(Task statement)
Keep to the lines from the one with "purple rectangle: (140, 119)" through the end of the data, and write them out exactly.

== Data supplied ==

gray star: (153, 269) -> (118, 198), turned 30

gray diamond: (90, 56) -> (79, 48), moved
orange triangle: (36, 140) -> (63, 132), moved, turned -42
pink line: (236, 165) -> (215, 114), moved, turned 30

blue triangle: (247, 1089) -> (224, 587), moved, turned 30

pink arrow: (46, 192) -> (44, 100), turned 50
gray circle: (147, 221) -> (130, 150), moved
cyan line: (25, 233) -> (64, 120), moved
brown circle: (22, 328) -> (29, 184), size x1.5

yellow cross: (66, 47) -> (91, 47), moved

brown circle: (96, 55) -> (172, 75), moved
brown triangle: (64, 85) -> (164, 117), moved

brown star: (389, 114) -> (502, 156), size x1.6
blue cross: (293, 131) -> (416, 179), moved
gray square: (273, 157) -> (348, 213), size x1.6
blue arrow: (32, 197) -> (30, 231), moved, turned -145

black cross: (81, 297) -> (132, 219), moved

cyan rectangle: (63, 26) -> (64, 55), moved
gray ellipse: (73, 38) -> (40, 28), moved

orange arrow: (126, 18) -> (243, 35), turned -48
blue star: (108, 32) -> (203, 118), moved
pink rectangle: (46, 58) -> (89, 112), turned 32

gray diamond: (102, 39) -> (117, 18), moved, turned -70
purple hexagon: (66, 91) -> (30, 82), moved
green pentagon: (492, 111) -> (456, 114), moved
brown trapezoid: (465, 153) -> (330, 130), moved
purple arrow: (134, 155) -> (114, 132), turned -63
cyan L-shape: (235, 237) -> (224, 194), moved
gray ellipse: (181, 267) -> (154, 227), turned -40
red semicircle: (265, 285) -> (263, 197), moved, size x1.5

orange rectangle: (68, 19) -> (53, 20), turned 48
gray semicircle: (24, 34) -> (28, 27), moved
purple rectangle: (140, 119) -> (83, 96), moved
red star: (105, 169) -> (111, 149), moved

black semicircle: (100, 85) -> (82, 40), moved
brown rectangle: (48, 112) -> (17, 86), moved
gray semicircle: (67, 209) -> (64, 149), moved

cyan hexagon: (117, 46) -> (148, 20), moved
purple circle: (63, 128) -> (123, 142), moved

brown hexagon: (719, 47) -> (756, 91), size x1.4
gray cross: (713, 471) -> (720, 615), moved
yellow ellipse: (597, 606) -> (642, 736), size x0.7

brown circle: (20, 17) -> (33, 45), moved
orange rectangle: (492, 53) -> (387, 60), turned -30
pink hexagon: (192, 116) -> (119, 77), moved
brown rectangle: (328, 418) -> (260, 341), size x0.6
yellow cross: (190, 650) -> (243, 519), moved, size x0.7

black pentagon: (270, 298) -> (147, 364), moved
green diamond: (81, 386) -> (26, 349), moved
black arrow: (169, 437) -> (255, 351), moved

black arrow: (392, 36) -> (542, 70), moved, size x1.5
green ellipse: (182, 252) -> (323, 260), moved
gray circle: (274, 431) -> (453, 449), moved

===

(Result of the task)
purple rectangle: (140, 119) -> (83, 96), moved
red star: (105, 169) -> (111, 149), moved

black semicircle: (100, 85) -> (82, 40), moved
brown rectangle: (48, 112) -> (17, 86), moved
gray semicircle: (67, 209) -> (64, 149), moved

cyan hexagon: (117, 46) -> (148, 20), moved
purple circle: (63, 128) -> (123, 142), moved

brown hexagon: (719, 47) -> (756, 91), size x1.4
gray cross: (713, 471) -> (720, 615), moved
yellow ellipse: (597, 606) -> (642, 736), size x0.7

brown circle: (20, 17) -> (33, 45), moved
orange rectangle: (492, 53) -> (387, 60), turned -30
pink hexagon: (192, 116) -> (119, 77), moved
brown rectangle: (328, 418) -> (260, 341), size x0.6
yellow cross: (190, 650) -> (243, 519), moved, size x0.7

black pentagon: (270, 298) -> (147, 364), moved
green diamond: (81, 386) -> (26, 349), moved
black arrow: (169, 437) -> (255, 351), moved

black arrow: (392, 36) -> (542, 70), moved, size x1.5
green ellipse: (182, 252) -> (323, 260), moved
gray circle: (274, 431) -> (453, 449), moved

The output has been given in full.